GIVEN INFORMATION section start
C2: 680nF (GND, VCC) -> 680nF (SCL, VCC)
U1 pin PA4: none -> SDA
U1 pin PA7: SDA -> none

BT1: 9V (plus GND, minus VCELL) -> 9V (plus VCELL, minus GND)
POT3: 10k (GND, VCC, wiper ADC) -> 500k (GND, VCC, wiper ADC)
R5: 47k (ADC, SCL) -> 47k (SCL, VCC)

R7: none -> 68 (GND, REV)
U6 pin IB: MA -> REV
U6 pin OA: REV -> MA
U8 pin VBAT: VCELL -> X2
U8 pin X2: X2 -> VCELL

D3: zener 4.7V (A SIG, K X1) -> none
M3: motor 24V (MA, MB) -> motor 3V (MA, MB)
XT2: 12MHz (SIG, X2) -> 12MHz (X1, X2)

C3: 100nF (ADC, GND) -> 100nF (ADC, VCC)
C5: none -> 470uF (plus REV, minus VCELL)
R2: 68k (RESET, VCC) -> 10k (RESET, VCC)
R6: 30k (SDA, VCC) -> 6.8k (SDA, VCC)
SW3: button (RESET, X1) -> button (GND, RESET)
GIVEN INFORMATION section end
GIVEN INFORMATION section start
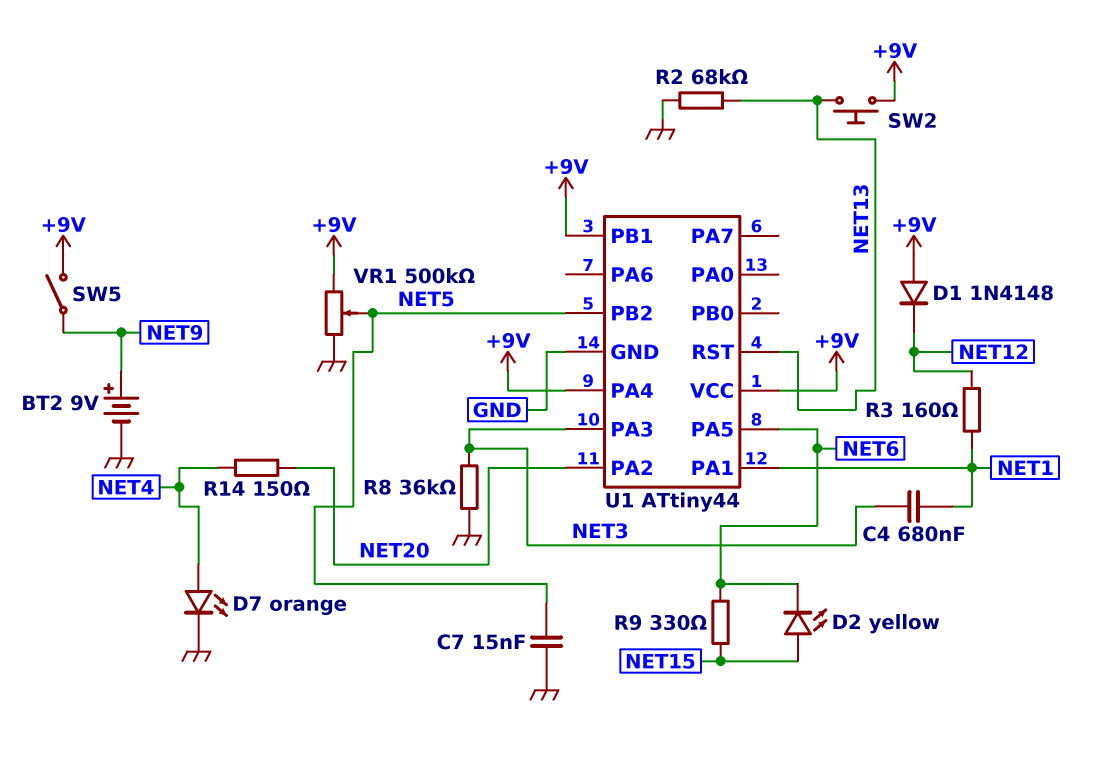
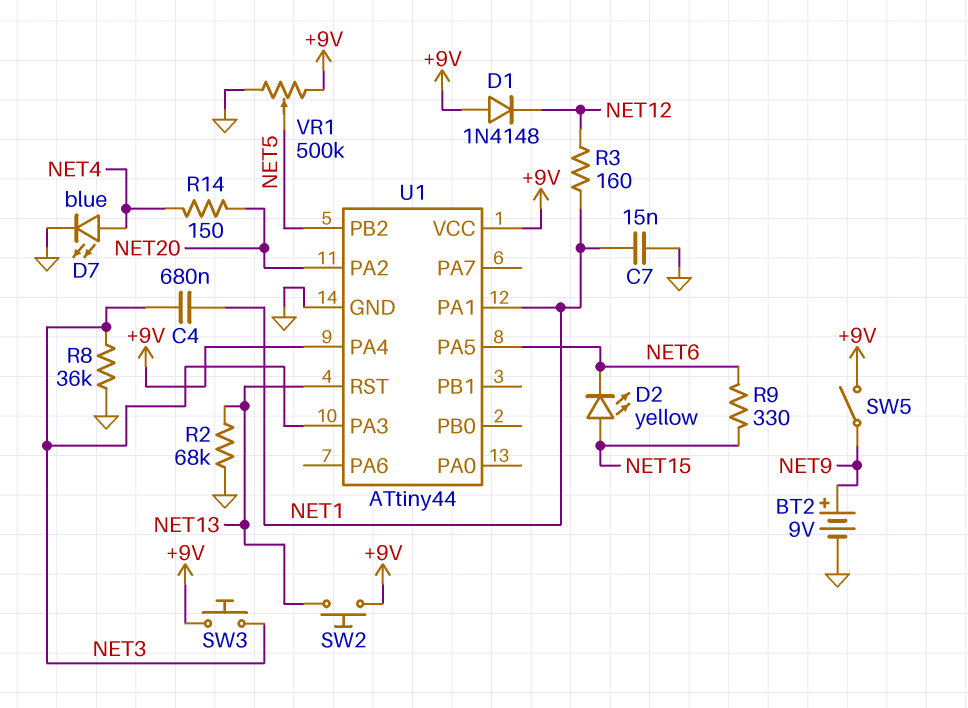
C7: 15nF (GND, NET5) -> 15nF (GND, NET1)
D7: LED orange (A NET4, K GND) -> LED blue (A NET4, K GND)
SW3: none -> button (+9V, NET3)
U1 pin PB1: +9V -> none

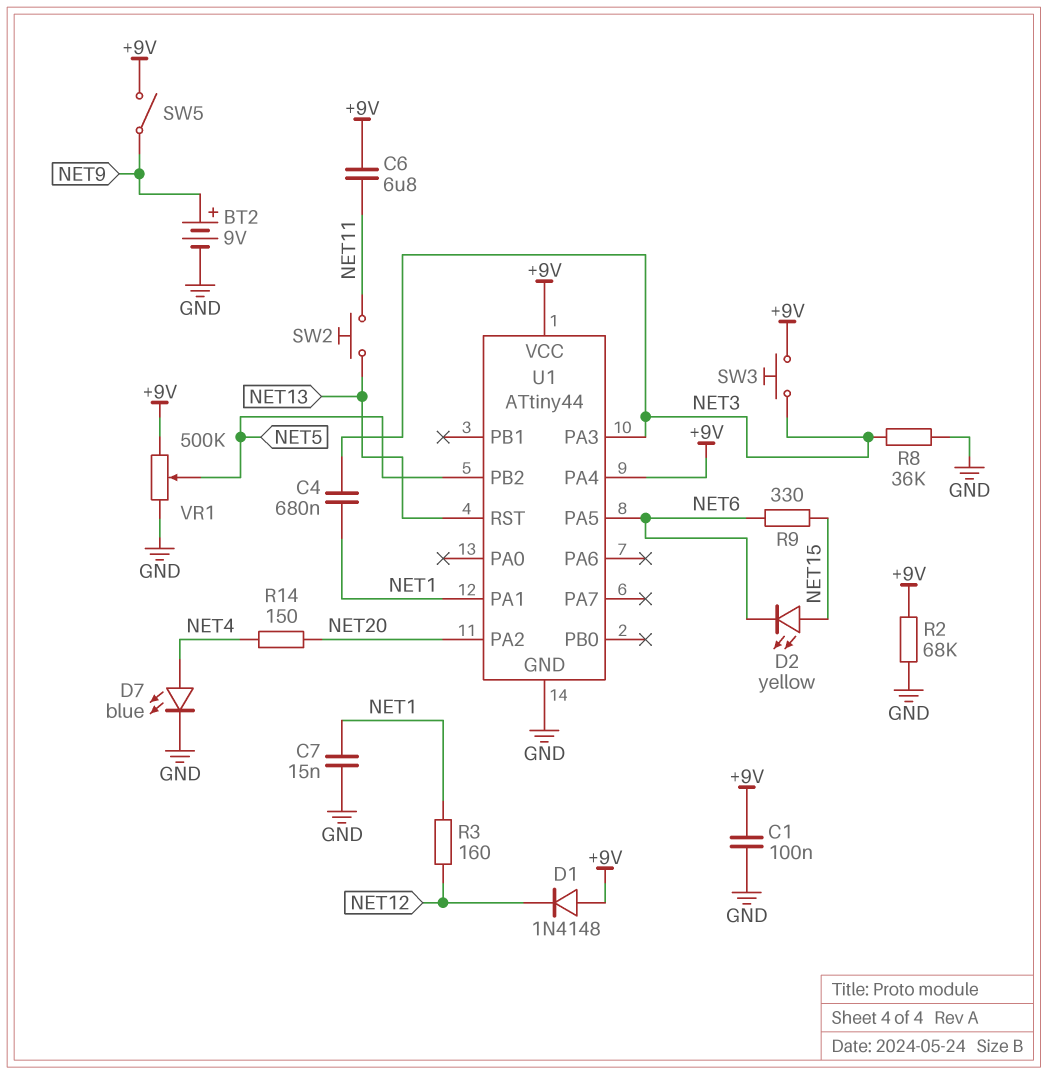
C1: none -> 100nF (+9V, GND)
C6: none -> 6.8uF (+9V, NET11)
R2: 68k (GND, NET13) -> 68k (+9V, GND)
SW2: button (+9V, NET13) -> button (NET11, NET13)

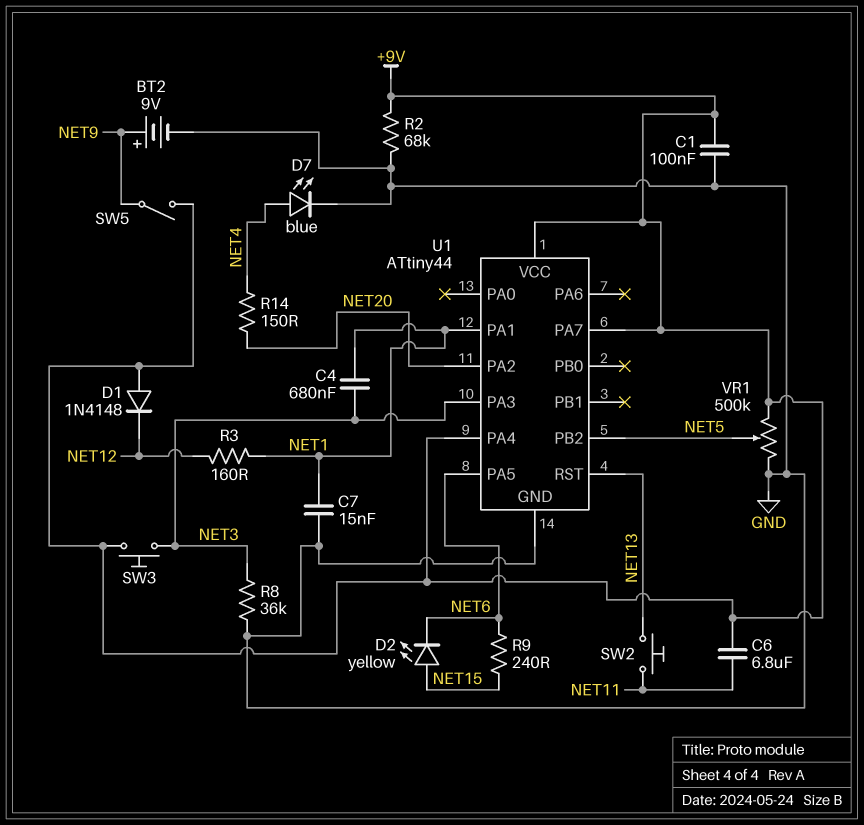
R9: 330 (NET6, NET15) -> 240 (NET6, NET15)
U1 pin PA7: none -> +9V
GIVEN INFORMATION section end
EXERCISE OBJECTIVE:
Extract the lines of the preceding material that run from the line with "C5: none -> 470uF (plus REV, minus VCELL)" through the line with "SW3: button (RESET, X1)", inclusive, reproducing them exactly and adding nothing.

EXPECTED OUTPUT:
C5: none -> 470uF (plus REV, minus VCELL)
R2: 68k (RESET, VCC) -> 10k (RESET, VCC)
R6: 30k (SDA, VCC) -> 6.8k (SDA, VCC)
SW3: button (RESET, X1) -> button (GND, RESET)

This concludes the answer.